>>>>

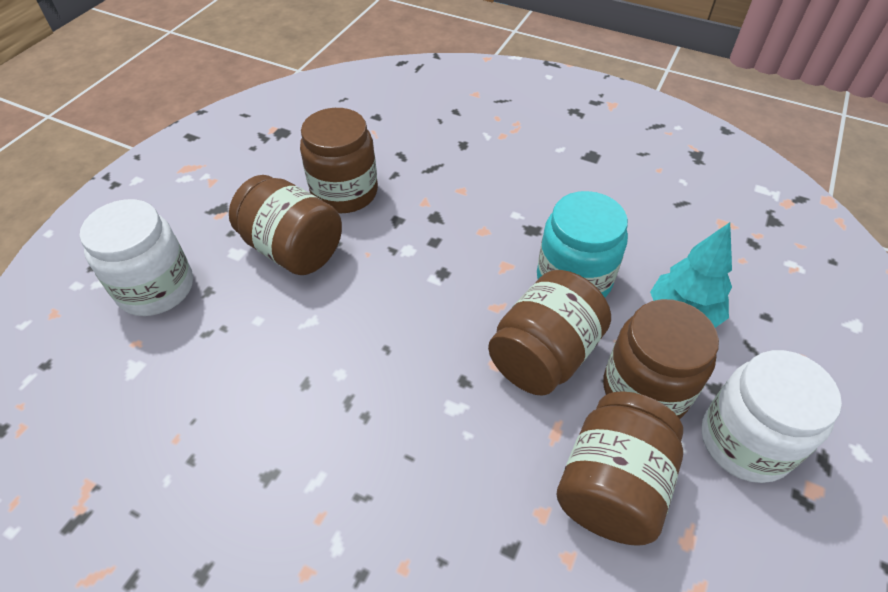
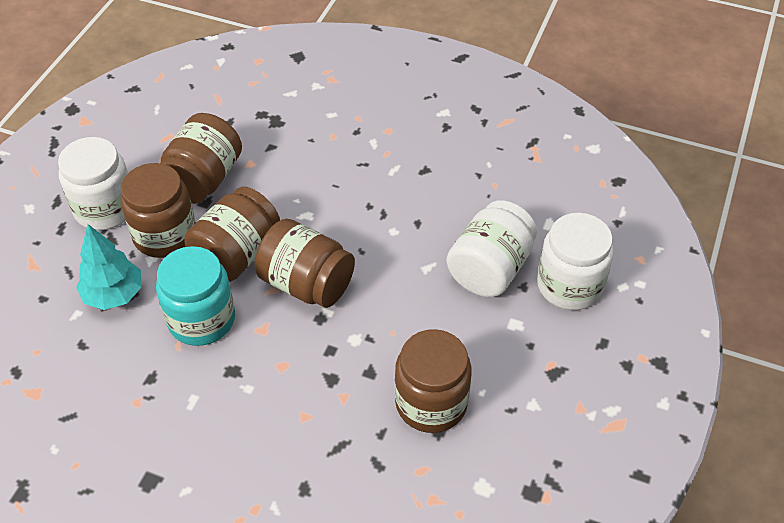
camera: 175 degrees right, 0 degrees up
brown jar [229,175,342,275] -> brown jar moved to [255,219,355,308]
none -> white jar [447,200,537,297]

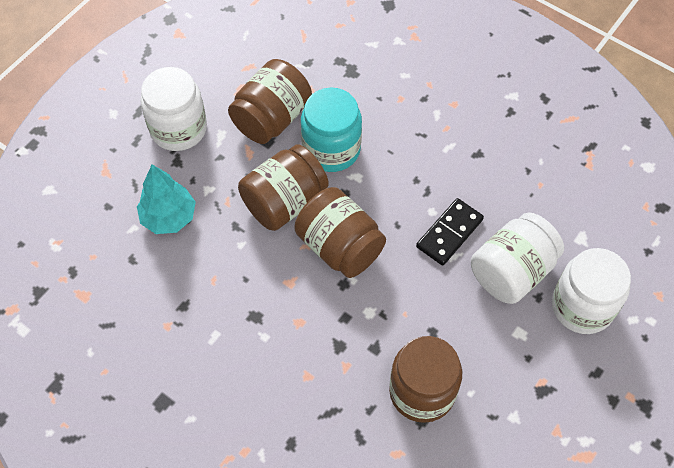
camera: 15 degrees right, 10 degrees up
brown jar [121,163,196,258] -> none
turquoise jar [156,246,235,346] -> turquoise jar moved to [301,88,362,172]
none -> black domino [416,198,484,266]

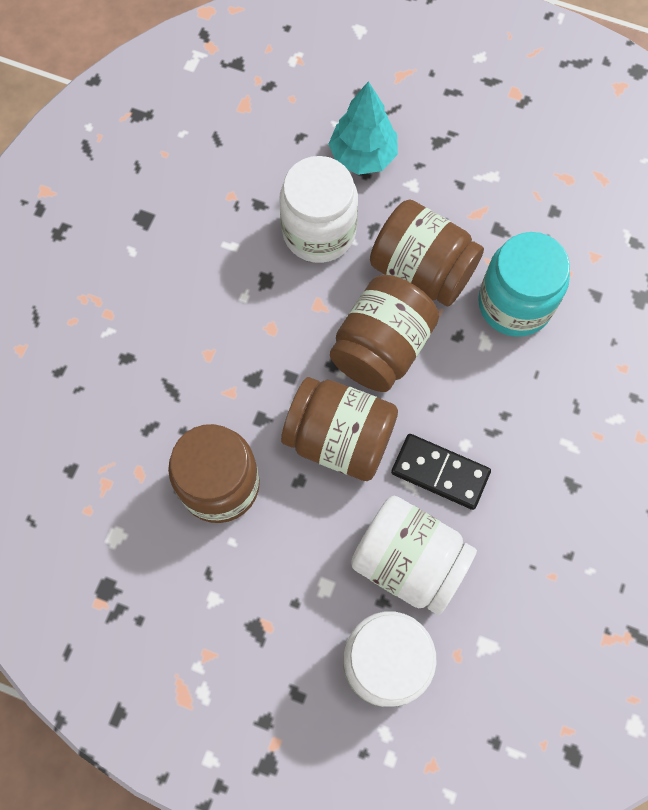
camera: 75 degrees right, 10 degrees up
white jar [140,67,207,151] -> white jar moved to [279,156,358,263]
brown jar [228,59,312,144] -> brown jar moved to [281,377,398,481]

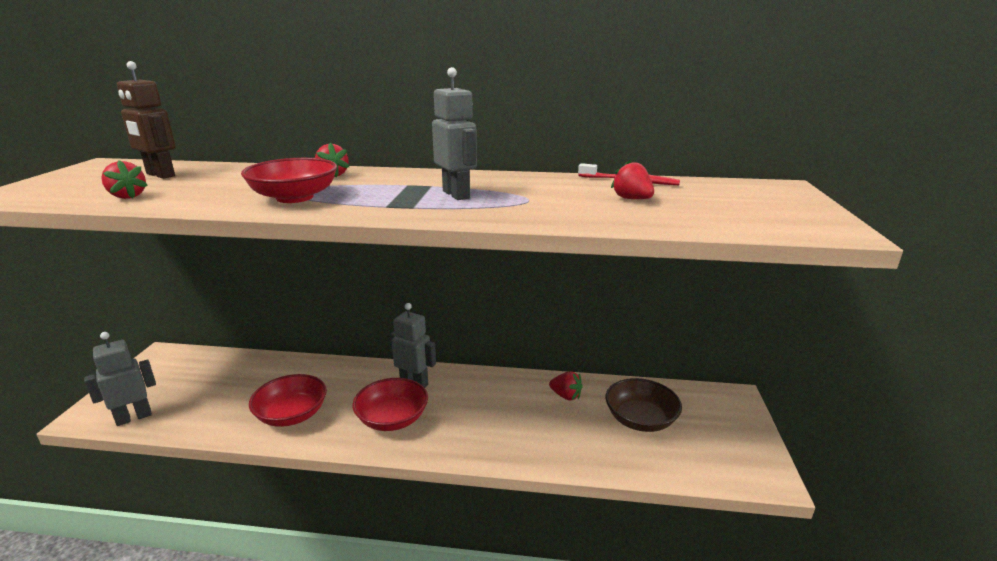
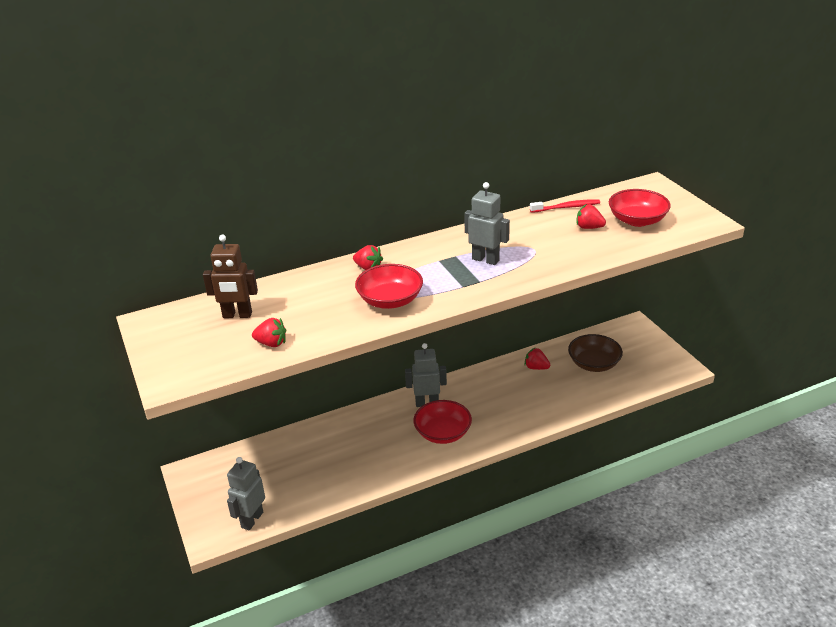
camera: 30 degrees left, 10 degrees up
red bowl [249,374,327,427] -> red bowl moved to [609,189,671,227]
red strawberry [549,371,583,401] -> red strawberry turned 150 degrees counterclockwise [525,348,550,370]

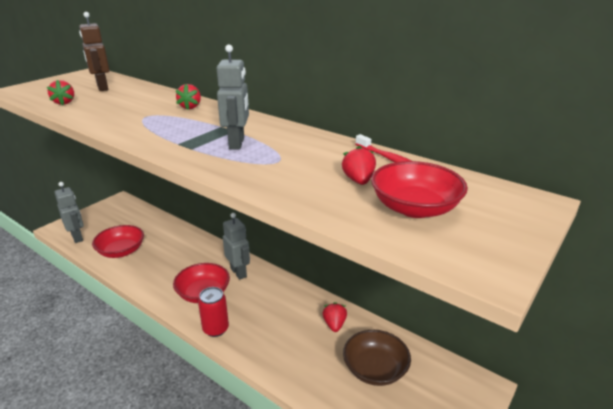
camera: 60 degrees right, 5 degrees down
grey robot [227,457,265,530] -> grey robot turned 60 degrees clockwise [54,182,84,243]
red bowl [355,264,423,309] -> red bowl moved to [92,225,144,258]
none -> red can [198,287,229,337]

<<<<

▸ Task brief
Which lines run from the one containing "red bowl [355,264,423,309]" to the end of the data? Output them exactly, with nothing added.

▸ Written answer
red bowl [355,264,423,309] -> red bowl moved to [92,225,144,258]
none -> red can [198,287,229,337]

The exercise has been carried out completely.